### Data for this exercise:
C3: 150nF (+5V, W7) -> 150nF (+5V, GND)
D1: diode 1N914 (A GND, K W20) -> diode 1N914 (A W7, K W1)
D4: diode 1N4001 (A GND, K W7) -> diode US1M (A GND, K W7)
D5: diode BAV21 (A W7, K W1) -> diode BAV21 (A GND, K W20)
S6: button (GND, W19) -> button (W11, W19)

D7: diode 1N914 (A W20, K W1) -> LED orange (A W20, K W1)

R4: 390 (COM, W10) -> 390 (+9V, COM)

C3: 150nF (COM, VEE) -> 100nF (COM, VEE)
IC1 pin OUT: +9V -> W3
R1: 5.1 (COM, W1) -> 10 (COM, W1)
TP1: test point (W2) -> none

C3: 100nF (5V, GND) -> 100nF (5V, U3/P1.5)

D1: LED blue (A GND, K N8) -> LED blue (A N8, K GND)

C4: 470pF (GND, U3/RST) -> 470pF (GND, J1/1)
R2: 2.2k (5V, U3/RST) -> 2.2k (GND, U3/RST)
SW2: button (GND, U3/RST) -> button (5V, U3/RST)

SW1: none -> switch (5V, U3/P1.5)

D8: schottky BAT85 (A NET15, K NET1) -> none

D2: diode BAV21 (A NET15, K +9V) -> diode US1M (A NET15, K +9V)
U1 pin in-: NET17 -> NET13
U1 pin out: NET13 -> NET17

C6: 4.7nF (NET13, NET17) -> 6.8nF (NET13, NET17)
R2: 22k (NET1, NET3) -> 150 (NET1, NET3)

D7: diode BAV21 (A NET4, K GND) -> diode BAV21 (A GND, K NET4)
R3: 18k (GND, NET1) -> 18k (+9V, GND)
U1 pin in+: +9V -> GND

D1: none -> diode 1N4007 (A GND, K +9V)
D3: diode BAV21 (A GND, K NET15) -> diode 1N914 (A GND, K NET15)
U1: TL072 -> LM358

### Problem details:
Find all the lines with "diode" in the data and copy them.

### Your solution:
D1: diode 1N914 (A GND, K W20) -> diode 1N914 (A W7, K W1)
D4: diode 1N4001 (A GND, K W7) -> diode US1M (A GND, K W7)
D5: diode BAV21 (A W7, K W1) -> diode BAV21 (A GND, K W20)
D7: diode 1N914 (A W20, K W1) -> LED orange (A W20, K W1)
D2: diode BAV21 (A NET15, K +9V) -> diode US1M (A NET15, K +9V)
D7: diode BAV21 (A NET4, K GND) -> diode BAV21 (A GND, K NET4)
D1: none -> diode 1N4007 (A GND, K +9V)
D3: diode BAV21 (A GND, K NET15) -> diode 1N914 (A GND, K NET15)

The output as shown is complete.